> _Prompt_: Rewrite the listing as a JSON array of strings, one string per line with blank lines omitted, beginning at its first line and continuing through the line that contains "37: (384, 537)". Include only those lines.

——————————

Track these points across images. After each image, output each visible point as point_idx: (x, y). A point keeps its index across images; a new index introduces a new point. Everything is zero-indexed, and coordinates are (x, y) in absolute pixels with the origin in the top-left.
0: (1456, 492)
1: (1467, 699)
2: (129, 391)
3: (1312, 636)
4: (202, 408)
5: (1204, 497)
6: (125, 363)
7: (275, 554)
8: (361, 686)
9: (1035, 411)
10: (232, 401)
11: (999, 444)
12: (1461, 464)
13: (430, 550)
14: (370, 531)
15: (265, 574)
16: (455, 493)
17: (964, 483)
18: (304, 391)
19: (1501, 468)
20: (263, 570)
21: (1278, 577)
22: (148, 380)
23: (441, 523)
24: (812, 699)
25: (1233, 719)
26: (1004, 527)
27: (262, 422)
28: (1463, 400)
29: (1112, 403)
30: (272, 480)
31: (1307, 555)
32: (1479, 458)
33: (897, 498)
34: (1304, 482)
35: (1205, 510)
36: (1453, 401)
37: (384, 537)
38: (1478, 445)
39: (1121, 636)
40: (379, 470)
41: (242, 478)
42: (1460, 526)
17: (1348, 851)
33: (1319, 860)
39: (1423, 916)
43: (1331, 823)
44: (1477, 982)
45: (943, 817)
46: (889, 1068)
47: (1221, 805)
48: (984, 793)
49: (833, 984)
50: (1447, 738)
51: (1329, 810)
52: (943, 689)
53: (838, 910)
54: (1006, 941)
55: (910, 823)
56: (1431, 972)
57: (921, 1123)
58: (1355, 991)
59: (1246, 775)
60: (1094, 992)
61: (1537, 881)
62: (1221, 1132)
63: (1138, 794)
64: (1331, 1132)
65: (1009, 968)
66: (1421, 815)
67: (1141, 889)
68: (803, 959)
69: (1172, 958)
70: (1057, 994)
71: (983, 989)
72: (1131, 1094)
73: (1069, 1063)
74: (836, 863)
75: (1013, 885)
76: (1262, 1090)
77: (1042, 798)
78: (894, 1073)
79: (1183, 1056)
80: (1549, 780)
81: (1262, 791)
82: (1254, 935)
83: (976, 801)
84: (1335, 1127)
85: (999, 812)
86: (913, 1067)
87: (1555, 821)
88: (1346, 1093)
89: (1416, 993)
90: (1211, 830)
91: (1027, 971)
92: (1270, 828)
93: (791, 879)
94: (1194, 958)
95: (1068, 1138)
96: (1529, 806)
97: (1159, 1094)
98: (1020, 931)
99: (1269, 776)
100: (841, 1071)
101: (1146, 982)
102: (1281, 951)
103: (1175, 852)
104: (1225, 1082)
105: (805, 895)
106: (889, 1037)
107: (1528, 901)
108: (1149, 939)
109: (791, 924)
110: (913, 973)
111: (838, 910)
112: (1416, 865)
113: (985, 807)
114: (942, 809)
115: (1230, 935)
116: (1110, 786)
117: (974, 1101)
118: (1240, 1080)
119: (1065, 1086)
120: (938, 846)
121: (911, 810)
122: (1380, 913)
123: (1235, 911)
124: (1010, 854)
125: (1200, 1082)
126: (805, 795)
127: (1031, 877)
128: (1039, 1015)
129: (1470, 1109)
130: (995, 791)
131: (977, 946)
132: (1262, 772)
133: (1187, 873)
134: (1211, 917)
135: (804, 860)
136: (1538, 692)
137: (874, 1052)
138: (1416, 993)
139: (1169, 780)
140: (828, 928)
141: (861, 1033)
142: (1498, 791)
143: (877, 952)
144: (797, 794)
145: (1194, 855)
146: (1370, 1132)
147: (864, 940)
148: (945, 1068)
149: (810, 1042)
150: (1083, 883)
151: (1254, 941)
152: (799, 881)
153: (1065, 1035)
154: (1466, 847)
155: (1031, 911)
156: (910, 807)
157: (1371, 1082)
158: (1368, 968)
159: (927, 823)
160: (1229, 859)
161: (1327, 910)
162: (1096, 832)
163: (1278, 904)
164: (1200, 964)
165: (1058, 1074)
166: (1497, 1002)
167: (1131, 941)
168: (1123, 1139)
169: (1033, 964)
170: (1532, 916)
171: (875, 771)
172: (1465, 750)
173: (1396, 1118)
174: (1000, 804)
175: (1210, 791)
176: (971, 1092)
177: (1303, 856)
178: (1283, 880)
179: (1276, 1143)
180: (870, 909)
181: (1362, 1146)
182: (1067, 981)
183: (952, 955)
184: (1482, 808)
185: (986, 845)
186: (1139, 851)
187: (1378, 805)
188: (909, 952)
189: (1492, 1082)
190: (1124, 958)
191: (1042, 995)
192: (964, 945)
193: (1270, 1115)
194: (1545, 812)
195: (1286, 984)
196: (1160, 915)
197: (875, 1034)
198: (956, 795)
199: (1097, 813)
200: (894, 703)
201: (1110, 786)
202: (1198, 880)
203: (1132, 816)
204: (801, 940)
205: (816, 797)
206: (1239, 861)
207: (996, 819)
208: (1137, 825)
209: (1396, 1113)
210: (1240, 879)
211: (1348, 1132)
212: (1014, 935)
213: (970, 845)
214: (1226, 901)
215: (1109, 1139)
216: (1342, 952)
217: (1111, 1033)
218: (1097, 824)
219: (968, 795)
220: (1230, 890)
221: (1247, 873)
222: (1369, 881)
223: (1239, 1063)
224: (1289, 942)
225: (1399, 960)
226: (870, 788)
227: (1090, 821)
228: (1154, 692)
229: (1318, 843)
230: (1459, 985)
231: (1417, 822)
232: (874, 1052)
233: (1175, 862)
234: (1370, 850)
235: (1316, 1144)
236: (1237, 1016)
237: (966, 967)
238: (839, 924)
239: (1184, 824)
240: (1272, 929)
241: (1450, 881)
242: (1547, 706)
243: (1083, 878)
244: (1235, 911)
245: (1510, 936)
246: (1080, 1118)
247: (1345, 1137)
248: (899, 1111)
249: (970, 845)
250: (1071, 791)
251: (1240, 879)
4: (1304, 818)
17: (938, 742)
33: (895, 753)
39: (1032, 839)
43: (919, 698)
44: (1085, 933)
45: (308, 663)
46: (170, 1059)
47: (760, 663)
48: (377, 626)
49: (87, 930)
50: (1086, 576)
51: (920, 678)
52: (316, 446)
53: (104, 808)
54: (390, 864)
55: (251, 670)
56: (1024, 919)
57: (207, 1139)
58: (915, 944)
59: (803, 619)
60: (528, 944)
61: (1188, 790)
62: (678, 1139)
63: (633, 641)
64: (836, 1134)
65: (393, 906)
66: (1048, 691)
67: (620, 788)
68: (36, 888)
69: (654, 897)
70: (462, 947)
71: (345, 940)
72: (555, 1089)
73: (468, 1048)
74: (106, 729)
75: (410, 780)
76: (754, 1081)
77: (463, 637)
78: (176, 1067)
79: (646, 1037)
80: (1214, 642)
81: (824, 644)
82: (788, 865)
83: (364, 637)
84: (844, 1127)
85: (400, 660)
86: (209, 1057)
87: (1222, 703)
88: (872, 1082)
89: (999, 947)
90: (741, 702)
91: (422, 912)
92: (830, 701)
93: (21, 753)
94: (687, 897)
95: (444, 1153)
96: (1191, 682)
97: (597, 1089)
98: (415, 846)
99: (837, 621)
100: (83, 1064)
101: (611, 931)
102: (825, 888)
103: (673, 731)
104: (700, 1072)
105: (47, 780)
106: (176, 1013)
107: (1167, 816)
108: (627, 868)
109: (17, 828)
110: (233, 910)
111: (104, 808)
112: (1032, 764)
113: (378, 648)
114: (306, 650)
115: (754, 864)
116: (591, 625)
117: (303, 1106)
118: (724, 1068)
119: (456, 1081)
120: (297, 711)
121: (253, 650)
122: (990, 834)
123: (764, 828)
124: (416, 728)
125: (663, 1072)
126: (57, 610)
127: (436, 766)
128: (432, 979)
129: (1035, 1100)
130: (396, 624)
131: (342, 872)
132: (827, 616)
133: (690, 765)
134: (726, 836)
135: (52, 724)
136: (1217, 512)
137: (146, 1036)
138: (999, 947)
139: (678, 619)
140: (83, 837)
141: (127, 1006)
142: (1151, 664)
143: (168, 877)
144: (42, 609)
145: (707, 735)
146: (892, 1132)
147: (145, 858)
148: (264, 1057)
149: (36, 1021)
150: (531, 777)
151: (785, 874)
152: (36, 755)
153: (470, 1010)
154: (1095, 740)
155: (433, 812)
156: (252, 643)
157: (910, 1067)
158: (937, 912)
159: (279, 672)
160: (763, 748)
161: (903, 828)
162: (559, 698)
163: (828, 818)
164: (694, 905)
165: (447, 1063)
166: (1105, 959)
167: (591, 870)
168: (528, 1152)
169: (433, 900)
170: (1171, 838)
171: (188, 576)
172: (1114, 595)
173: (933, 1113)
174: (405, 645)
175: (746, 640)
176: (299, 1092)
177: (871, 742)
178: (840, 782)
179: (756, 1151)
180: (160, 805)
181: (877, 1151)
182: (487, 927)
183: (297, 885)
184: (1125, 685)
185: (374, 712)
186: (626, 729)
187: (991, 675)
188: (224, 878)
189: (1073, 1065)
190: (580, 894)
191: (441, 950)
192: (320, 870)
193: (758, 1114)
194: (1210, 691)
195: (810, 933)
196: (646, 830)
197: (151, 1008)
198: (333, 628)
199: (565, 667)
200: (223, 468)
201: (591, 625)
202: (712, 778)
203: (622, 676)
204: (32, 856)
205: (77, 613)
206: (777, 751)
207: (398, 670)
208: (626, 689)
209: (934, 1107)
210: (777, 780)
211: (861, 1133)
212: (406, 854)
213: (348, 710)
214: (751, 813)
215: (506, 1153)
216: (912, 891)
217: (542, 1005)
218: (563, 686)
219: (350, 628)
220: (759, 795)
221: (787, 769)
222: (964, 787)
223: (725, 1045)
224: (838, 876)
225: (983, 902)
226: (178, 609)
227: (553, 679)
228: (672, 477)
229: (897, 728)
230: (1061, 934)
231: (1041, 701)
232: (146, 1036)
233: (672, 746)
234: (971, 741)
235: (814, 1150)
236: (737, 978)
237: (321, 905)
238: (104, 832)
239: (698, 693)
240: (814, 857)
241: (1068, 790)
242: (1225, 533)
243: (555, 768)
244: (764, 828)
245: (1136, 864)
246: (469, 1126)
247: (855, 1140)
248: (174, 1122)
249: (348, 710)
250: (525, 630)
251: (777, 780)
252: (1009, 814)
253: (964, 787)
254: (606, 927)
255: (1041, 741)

——————————

> _Exercise response_:
[
  "Track these points across images. After each image, output each visible point as point_idx: (x, y). A point keeps its index across images; a new index introduces a new point. Everything is zero-indexed, and coordinates are (x, y) in absolute pixels with the origin in the top-left.",
  "0: (1456, 492)",
  "1: (1467, 699)",
  "2: (129, 391)",
  "3: (1312, 636)",
  "4: (202, 408)",
  "5: (1204, 497)",
  "6: (125, 363)",
  "7: (275, 554)",
  "8: (361, 686)",
  "9: (1035, 411)",
  "10: (232, 401)",
  "11: (999, 444)",
  "12: (1461, 464)",
  "13: (430, 550)",
  "14: (370, 531)",
  "15: (265, 574)",
  "16: (455, 493)",
  "17: (964, 483)",
  "18: (304, 391)",
  "19: (1501, 468)",
  "20: (263, 570)",
  "21: (1278, 577)",
  "22: (148, 380)",
  "23: (441, 523)",
  "24: (812, 699)",
  "25: (1233, 719)",
  "26: (1004, 527)",
  "27: (262, 422)",
  "28: (1463, 400)",
  "29: (1112, 403)",
  "30: (272, 480)",
  "31: (1307, 555)",
  "32: (1479, 458)",
  "33: (897, 498)",
  "34: (1304, 482)",
  "35: (1205, 510)",
  "36: (1453, 401)",
  "37: (384, 537)"
]